PROBLEM TO WORK ON
From the line containing "U1 pin P1.6: GND -> none" to the end of the records, print every line exactly, both ends included, and leave out the pictures.

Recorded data
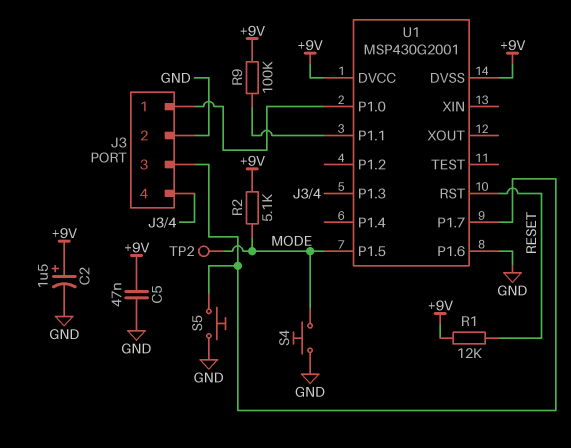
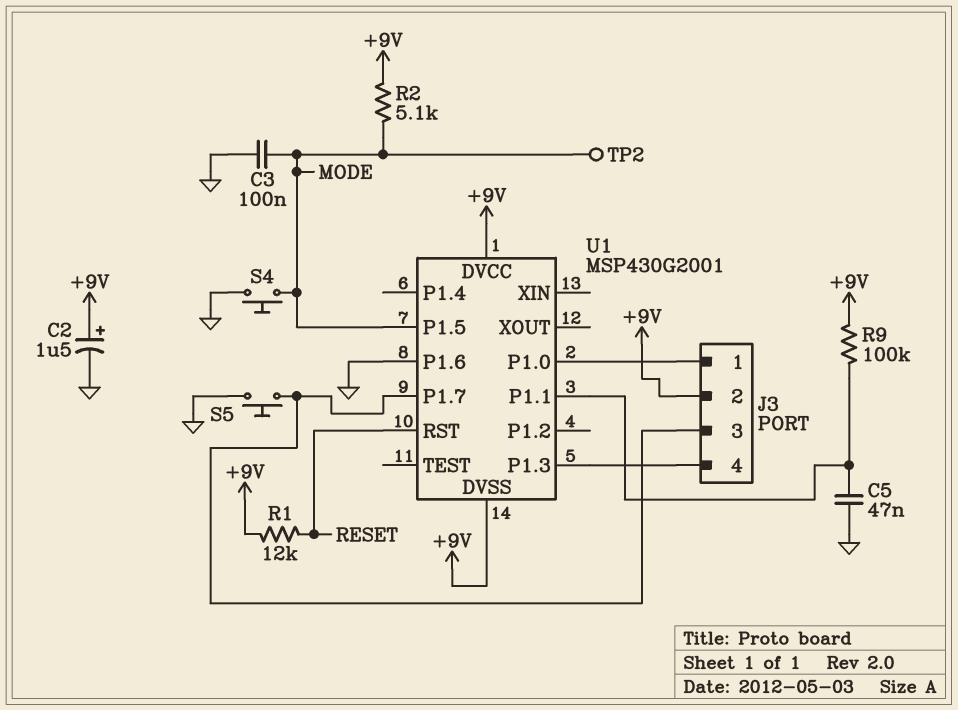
C3: none -> 100nF (GND, MODE)
C5: 47nF (+9V, GND) -> 47nF (GND, U1/P1.1)
J3 pin 2: GND -> +9V

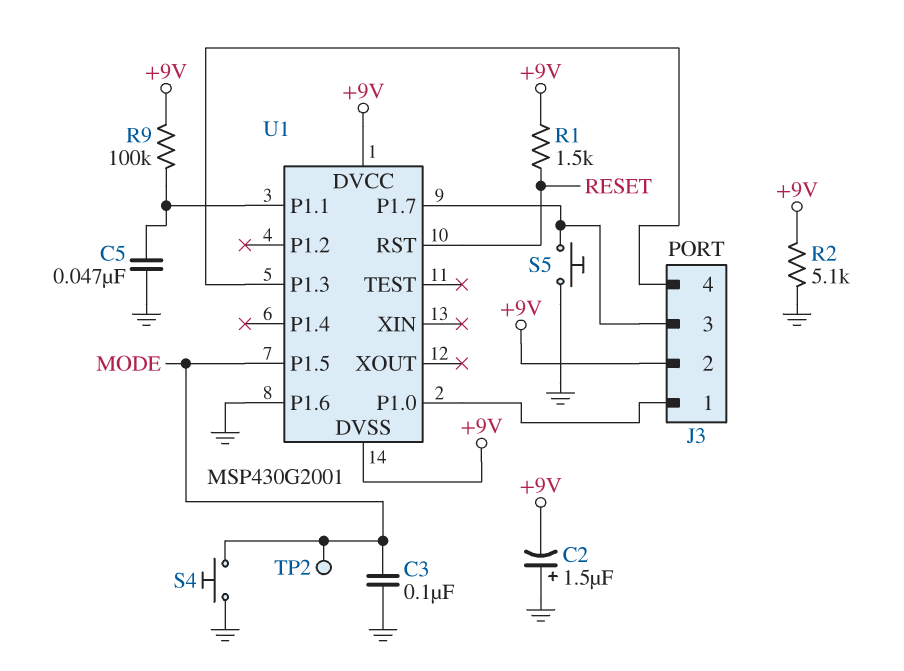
C2: 1.5uF (plus +9V, minus GND) -> 1.5uF (plus GND, minus +9V)
R1: 12k (+9V, RESET) -> 1.5k (+9V, RESET)
R2: 5.1k (+9V, MODE) -> 5.1k (+9V, GND)

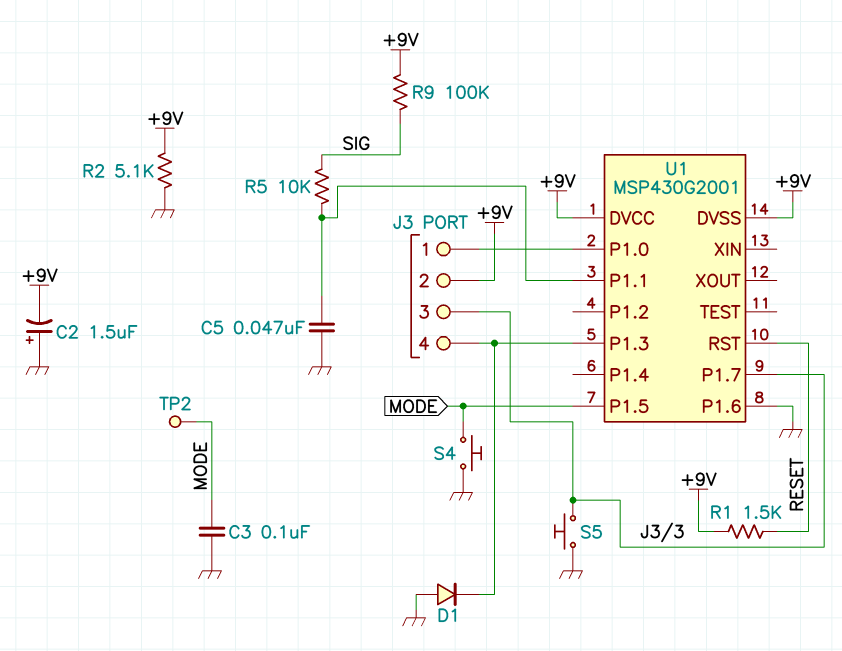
D1: none -> diode (A GND, K J3/4)
R5: none -> 10k (SIG, U1/P1.1)
R9: 100k (+9V, U1/P1.1) -> 100k (+9V, SIG)

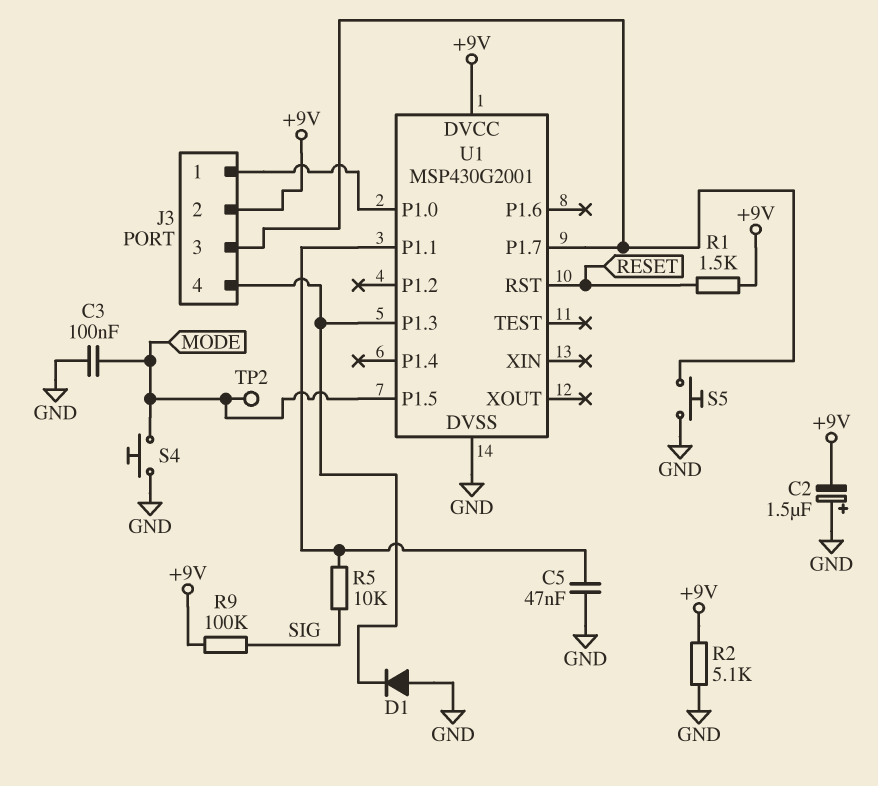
U1 pin DVSS: +9V -> GND
U1 pin P1.6: GND -> none

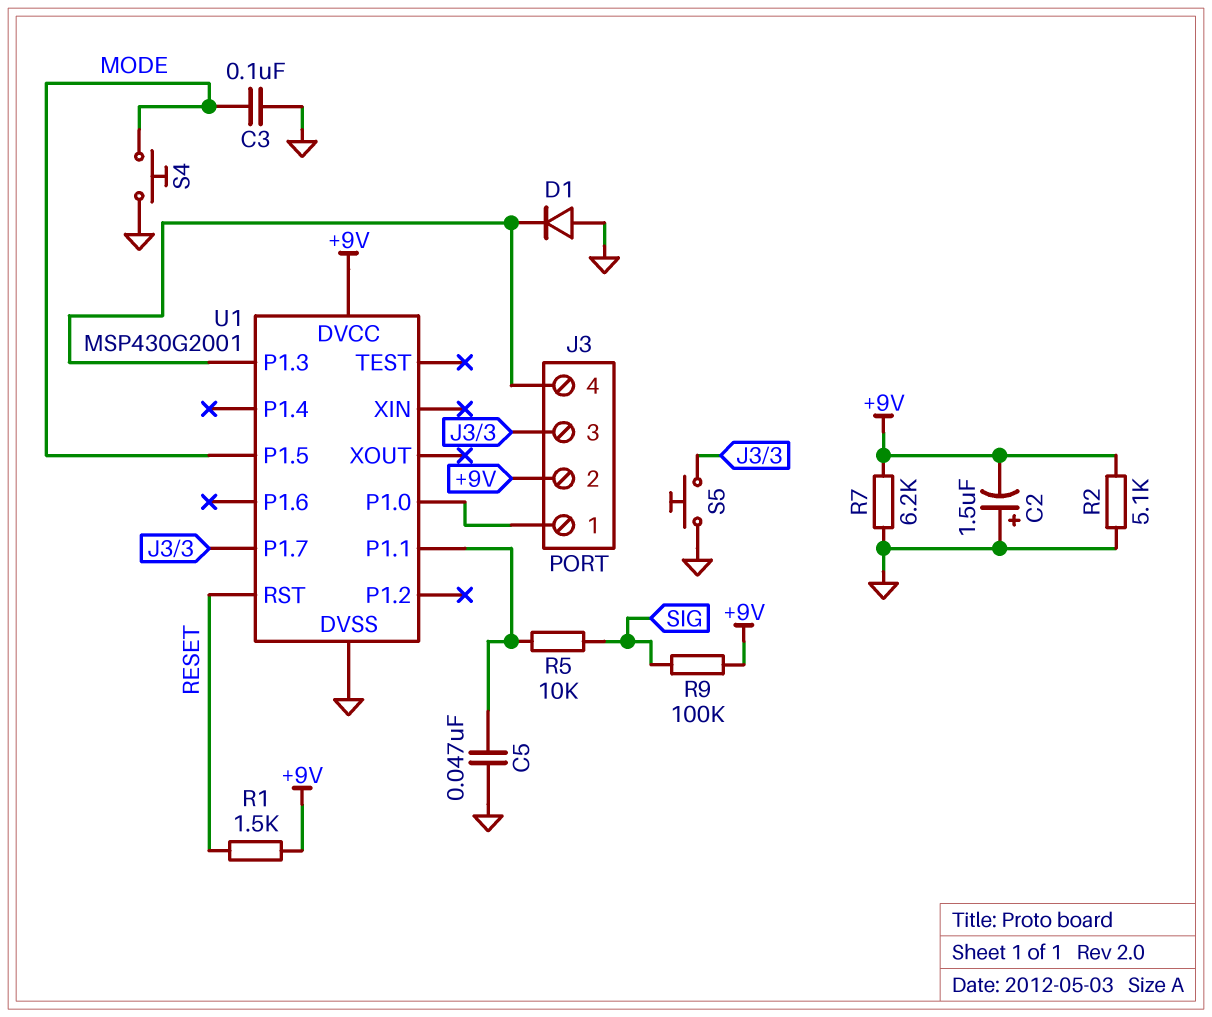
R7: none -> 6.2k (+9V, GND)
TP2: test point (MODE) -> none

RESPONSE AREA
U1 pin P1.6: GND -> none

R7: none -> 6.2k (+9V, GND)
TP2: test point (MODE) -> none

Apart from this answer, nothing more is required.